__Task prompt__
Beginning with the line below that contains "U1 pin DIS: NET10 -> NET35" and ending with the line that contains "C14: none -> 68nF (DGND, n6)", copy every line exactly. Copy nothing else.

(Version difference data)
###

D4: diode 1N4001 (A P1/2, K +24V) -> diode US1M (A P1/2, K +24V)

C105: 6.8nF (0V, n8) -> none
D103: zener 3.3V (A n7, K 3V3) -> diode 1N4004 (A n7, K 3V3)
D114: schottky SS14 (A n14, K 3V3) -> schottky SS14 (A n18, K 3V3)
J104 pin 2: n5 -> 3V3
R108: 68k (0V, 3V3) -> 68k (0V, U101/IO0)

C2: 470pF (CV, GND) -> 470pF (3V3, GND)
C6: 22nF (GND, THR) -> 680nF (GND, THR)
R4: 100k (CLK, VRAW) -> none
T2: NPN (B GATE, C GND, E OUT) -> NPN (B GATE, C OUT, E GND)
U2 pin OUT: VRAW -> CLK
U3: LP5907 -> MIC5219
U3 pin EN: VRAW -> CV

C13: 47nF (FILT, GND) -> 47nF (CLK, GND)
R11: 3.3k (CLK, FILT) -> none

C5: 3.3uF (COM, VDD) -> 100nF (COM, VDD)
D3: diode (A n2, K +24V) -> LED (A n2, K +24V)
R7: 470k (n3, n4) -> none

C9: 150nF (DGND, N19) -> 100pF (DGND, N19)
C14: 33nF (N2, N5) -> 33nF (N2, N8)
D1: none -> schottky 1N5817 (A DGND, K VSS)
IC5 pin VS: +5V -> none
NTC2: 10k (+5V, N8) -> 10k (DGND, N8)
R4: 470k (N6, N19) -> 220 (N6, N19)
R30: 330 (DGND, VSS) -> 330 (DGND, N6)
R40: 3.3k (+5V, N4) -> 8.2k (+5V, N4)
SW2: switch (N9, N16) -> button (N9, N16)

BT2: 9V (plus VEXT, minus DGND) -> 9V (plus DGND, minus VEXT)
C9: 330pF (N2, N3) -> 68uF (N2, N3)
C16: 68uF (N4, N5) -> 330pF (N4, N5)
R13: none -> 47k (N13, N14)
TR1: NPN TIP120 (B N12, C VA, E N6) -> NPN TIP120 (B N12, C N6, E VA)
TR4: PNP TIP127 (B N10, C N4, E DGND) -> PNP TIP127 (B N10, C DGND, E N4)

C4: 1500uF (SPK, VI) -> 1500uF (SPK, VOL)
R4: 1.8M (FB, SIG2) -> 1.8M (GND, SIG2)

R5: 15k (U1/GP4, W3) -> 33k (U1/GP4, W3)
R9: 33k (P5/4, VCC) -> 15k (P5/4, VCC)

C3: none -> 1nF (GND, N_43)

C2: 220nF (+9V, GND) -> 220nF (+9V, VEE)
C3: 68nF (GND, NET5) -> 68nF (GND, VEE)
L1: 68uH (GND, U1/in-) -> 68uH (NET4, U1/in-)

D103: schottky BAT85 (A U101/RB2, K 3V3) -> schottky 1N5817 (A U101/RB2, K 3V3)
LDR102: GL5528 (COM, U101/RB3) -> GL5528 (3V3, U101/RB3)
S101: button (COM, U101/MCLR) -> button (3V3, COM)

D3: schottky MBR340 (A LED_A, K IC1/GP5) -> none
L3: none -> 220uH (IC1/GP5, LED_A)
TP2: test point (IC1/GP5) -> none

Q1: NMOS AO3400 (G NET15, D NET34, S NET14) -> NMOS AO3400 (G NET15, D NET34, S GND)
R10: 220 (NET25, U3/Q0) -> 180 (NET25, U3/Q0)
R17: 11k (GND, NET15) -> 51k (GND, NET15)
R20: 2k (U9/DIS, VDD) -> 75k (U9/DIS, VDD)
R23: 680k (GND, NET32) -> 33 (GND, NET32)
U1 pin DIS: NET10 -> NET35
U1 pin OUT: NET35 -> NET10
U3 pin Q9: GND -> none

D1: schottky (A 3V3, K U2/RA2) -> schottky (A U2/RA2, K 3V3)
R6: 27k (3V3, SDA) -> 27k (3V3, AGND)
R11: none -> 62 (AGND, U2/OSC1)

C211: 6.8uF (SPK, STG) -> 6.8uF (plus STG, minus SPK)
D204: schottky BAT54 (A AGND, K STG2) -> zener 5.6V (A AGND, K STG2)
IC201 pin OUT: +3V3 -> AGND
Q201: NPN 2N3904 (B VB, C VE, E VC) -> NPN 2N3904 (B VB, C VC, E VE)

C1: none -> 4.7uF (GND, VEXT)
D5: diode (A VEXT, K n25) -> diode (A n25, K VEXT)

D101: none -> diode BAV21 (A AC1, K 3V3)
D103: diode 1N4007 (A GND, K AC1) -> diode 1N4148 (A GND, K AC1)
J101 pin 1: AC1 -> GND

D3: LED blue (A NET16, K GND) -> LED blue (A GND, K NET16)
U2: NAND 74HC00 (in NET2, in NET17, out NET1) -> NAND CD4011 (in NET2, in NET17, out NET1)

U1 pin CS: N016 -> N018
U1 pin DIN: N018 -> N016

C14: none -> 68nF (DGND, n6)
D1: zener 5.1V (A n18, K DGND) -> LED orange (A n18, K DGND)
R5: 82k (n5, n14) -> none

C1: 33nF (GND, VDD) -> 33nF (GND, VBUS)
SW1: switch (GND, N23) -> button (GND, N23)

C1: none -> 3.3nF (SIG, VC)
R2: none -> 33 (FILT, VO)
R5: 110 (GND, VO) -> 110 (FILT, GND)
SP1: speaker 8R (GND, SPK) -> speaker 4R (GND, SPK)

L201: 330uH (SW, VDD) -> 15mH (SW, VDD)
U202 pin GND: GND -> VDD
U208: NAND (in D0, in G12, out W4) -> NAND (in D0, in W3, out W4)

###

__Output below__
U1 pin DIS: NET10 -> NET35
U1 pin OUT: NET35 -> NET10
U3 pin Q9: GND -> none

D1: schottky (A 3V3, K U2/RA2) -> schottky (A U2/RA2, K 3V3)
R6: 27k (3V3, SDA) -> 27k (3V3, AGND)
R11: none -> 62 (AGND, U2/OSC1)

C211: 6.8uF (SPK, STG) -> 6.8uF (plus STG, minus SPK)
D204: schottky BAT54 (A AGND, K STG2) -> zener 5.6V (A AGND, K STG2)
IC201 pin OUT: +3V3 -> AGND
Q201: NPN 2N3904 (B VB, C VE, E VC) -> NPN 2N3904 (B VB, C VC, E VE)

C1: none -> 4.7uF (GND, VEXT)
D5: diode (A VEXT, K n25) -> diode (A n25, K VEXT)

D101: none -> diode BAV21 (A AC1, K 3V3)
D103: diode 1N4007 (A GND, K AC1) -> diode 1N4148 (A GND, K AC1)
J101 pin 1: AC1 -> GND

D3: LED blue (A NET16, K GND) -> LED blue (A GND, K NET16)
U2: NAND 74HC00 (in NET2, in NET17, out NET1) -> NAND CD4011 (in NET2, in NET17, out NET1)

U1 pin CS: N016 -> N018
U1 pin DIN: N018 -> N016

C14: none -> 68nF (DGND, n6)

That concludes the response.